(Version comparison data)
=== Section Start ===

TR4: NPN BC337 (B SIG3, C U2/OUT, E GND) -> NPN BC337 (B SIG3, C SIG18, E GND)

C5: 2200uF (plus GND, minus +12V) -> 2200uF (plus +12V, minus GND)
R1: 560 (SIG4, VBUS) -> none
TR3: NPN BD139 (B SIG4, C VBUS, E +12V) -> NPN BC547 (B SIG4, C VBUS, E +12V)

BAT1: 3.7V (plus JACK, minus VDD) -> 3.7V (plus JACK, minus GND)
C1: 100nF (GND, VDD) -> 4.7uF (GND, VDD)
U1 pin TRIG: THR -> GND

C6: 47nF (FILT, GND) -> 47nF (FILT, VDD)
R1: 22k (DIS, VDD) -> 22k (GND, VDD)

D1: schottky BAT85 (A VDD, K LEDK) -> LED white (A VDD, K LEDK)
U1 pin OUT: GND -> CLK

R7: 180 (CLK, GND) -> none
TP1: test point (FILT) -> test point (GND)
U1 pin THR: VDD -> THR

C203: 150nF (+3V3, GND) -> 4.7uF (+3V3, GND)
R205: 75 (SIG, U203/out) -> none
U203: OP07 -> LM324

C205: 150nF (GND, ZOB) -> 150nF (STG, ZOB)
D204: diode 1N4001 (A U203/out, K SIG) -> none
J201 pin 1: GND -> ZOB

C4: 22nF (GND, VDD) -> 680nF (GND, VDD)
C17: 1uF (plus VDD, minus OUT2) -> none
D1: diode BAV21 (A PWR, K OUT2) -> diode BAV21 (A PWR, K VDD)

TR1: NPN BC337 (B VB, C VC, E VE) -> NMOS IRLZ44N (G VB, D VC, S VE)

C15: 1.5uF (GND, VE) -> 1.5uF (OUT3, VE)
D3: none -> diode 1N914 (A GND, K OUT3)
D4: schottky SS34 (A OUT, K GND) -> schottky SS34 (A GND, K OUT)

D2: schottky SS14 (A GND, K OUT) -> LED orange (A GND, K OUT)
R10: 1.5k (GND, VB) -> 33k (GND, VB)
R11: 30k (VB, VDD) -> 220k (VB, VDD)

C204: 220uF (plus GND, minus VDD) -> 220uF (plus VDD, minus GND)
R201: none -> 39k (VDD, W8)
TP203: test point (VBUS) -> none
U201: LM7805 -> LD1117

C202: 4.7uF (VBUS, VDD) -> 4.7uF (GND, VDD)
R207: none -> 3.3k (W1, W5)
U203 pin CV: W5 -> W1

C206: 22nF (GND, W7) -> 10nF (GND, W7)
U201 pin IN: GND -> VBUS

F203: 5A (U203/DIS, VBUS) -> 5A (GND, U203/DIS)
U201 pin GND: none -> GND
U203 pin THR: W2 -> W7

=== Section End ===

*EXERCISE DETAILS:* Copy out only the lines above from the one with "R7: 180 (CLK, GND) -> none" to the one with "D4: schottky SS34", inclusive, exactly as they stand.

*ANSWER SECTION:*
R7: 180 (CLK, GND) -> none
TP1: test point (FILT) -> test point (GND)
U1 pin THR: VDD -> THR

C203: 150nF (+3V3, GND) -> 4.7uF (+3V3, GND)
R205: 75 (SIG, U203/out) -> none
U203: OP07 -> LM324

C205: 150nF (GND, ZOB) -> 150nF (STG, ZOB)
D204: diode 1N4001 (A U203/out, K SIG) -> none
J201 pin 1: GND -> ZOB

C4: 22nF (GND, VDD) -> 680nF (GND, VDD)
C17: 1uF (plus VDD, minus OUT2) -> none
D1: diode BAV21 (A PWR, K OUT2) -> diode BAV21 (A PWR, K VDD)

TR1: NPN BC337 (B VB, C VC, E VE) -> NMOS IRLZ44N (G VB, D VC, S VE)

C15: 1.5uF (GND, VE) -> 1.5uF (OUT3, VE)
D3: none -> diode 1N914 (A GND, K OUT3)
D4: schottky SS34 (A OUT, K GND) -> schottky SS34 (A GND, K OUT)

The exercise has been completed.